-- Work instruction --
In the records below, please retype word for word every line from the one containing "none -> red brick B7:B9 level 1" through the final one, both included, and nothing else.
------------------------------------------------------------------------
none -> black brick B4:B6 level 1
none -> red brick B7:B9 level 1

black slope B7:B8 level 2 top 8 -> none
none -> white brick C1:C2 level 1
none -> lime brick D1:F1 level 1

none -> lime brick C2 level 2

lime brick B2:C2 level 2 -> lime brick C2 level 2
------------------------------------------------------------------------
-- Answer to the exercise --
none -> red brick B7:B9 level 1

black slope B7:B8 level 2 top 8 -> none
none -> white brick C1:C2 level 1
none -> lime brick D1:F1 level 1

none -> lime brick C2 level 2

lime brick B2:C2 level 2 -> lime brick C2 level 2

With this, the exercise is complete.